• STUDY MATERIAL
####
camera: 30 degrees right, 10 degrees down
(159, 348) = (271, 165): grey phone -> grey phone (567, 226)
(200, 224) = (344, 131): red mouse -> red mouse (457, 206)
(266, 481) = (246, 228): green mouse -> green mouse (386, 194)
####
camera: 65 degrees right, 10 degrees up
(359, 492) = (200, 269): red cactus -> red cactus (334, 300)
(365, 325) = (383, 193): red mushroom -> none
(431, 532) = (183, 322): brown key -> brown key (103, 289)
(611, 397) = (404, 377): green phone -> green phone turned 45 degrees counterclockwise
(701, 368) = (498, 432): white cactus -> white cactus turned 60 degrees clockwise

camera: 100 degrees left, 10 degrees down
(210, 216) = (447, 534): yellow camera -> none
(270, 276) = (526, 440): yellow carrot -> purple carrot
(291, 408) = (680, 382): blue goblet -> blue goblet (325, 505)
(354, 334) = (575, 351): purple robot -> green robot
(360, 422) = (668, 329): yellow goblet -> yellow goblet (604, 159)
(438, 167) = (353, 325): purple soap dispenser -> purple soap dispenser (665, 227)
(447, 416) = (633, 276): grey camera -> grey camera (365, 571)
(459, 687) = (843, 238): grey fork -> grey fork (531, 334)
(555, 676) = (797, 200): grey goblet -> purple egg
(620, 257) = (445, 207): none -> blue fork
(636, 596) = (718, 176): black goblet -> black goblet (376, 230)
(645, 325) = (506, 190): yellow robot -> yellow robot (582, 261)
####
Would you print exactly, and only, the lines of the data above from the line with "camera: 30 degrees right, 10 degrees down" through the line with "(266, 481) = (246, 228): green", inclusive?

• OUTPUT BELOW
camera: 30 degrees right, 10 degrees down
(159, 348) = (271, 165): grey phone -> grey phone (567, 226)
(200, 224) = (344, 131): red mouse -> red mouse (457, 206)
(266, 481) = (246, 228): green mouse -> green mouse (386, 194)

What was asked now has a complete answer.